Written task: Return every text line from all of the items below without changing it, and leave the pictures out of your answer.

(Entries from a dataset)
┌──
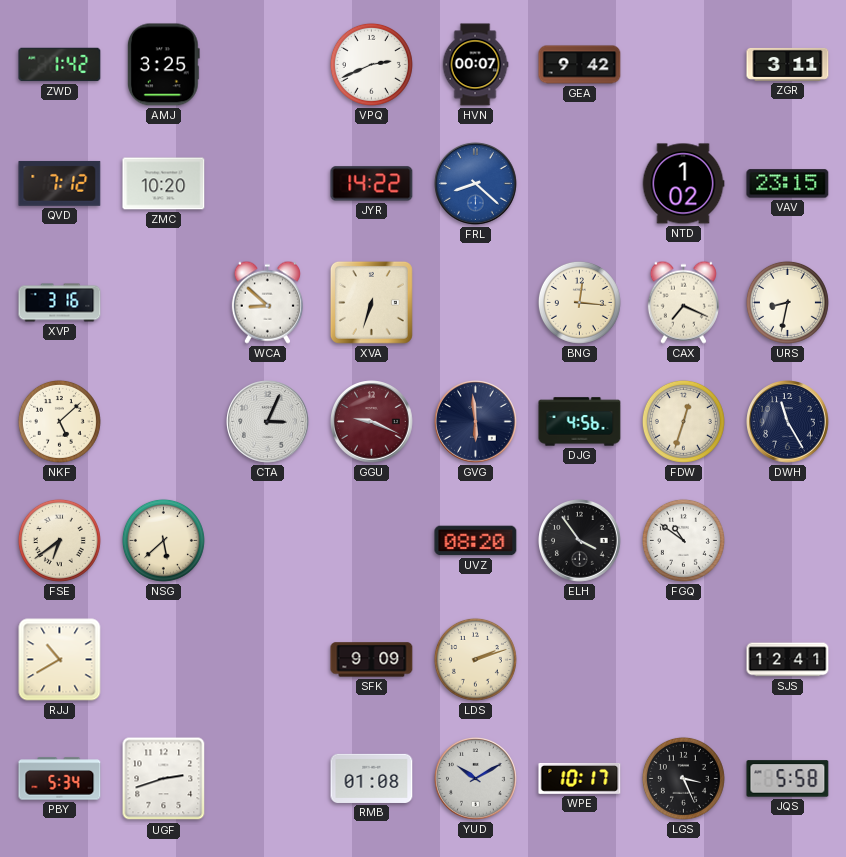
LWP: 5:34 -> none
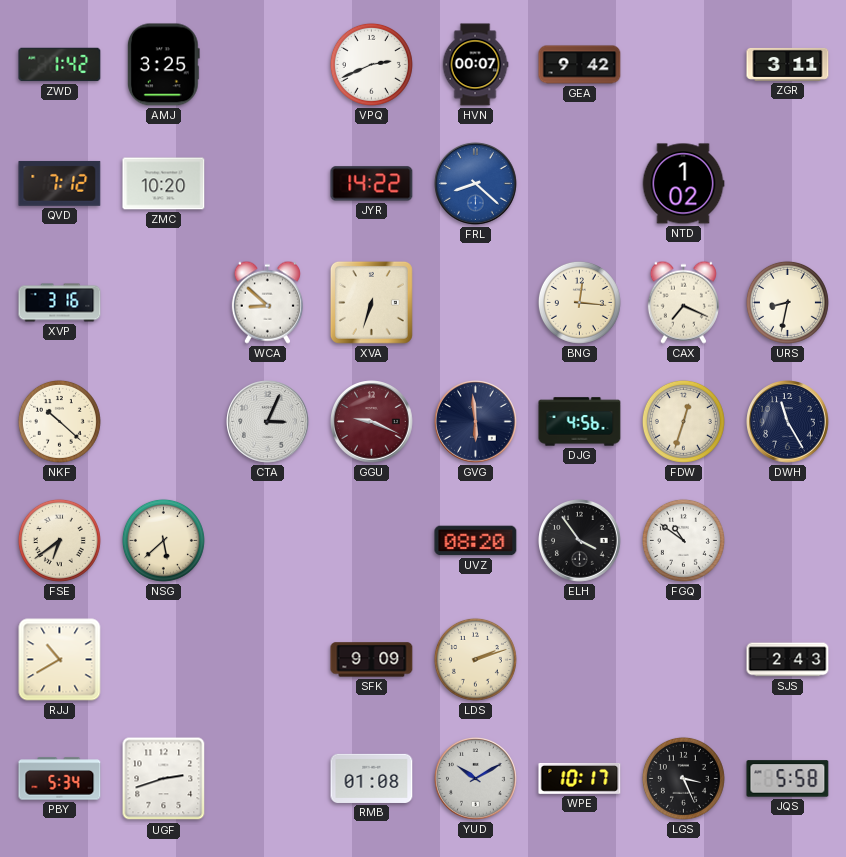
VAV: 23:15 -> none
NKF: 5:08 -> 10:22
SJS: 12:41 -> 2:43
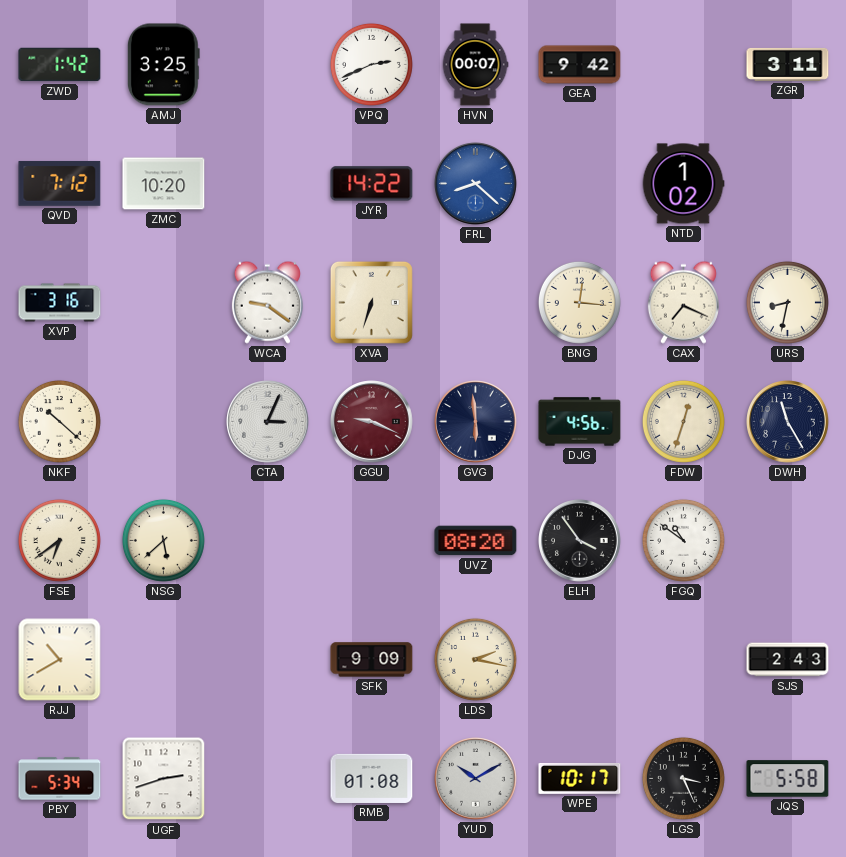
WCA: 8:52 -> 9:21
LDS: 2:12 -> 2:17
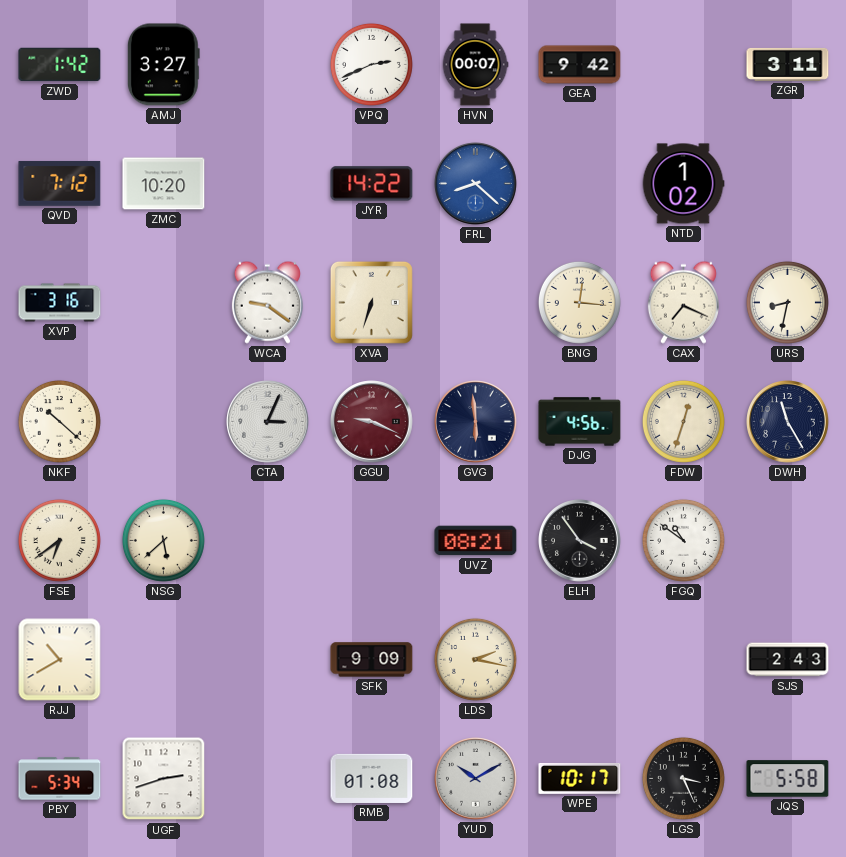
AMJ: 3:25 -> 3:27
UVZ: 08:20 -> 08:21
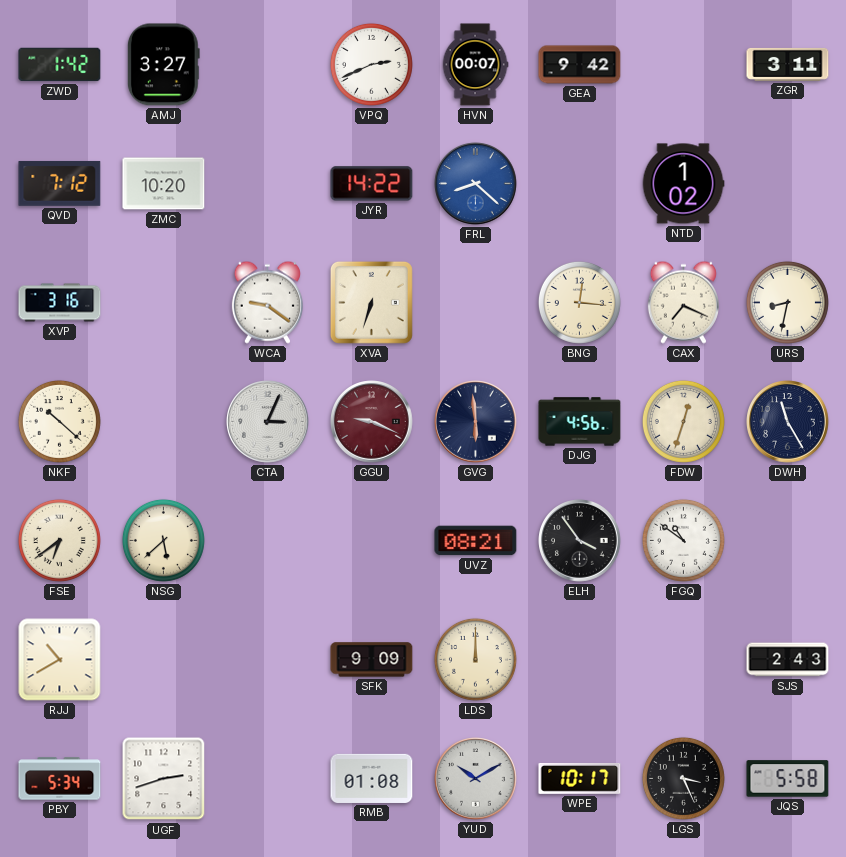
LDS: 2:17 -> 12:00
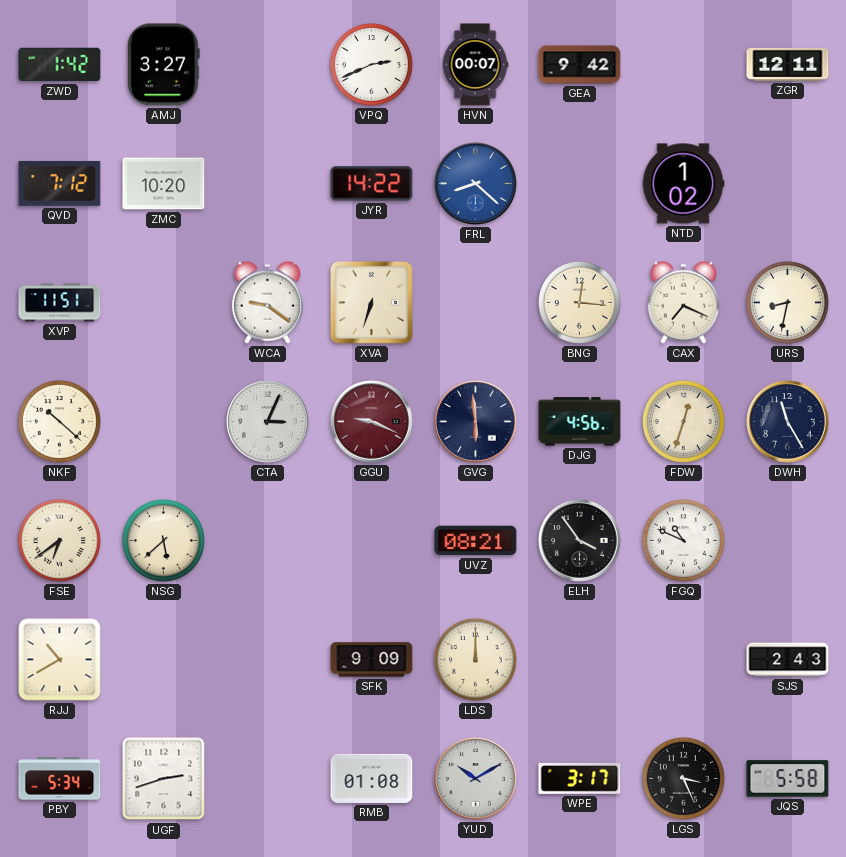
ZGR: 3:11 -> 12:11
XVP: 3:16 -> 11:51
FGQ: 10:51 -> 10:49
WPE: 10:17 -> 3:17
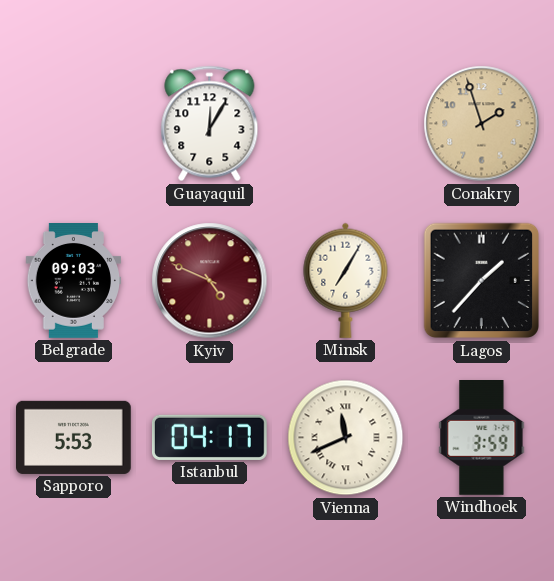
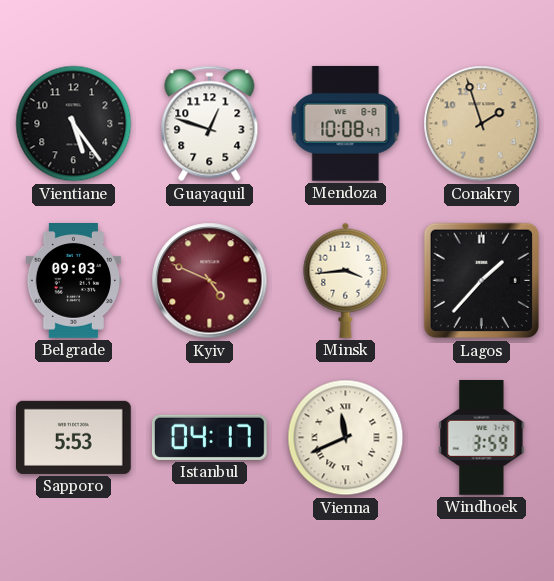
Vientiane: none -> 5:24
Guayaquil: 12:05 -> 12:48
Mendoza: none -> 10:08
Minsk: 7:05 -> 3:44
└──
Task output:
LWP: 5:34 -> none
VAV: 23:15 -> none
NKF: 5:08 -> 10:22
SJS: 12:41 -> 2:43
WCA: 8:52 -> 9:21
LDS: 2:12 -> 2:17
AMJ: 3:25 -> 3:27
UVZ: 08:20 -> 08:21
LDS: 2:17 -> 12:00
ZGR: 3:11 -> 12:11
XVP: 3:16 -> 11:51
FGQ: 10:51 -> 10:49
WPE: 10:17 -> 3:17
Vientiane: none -> 5:24
Guayaquil: 12:05 -> 12:48
Mendoza: none -> 10:08
Minsk: 7:05 -> 3:44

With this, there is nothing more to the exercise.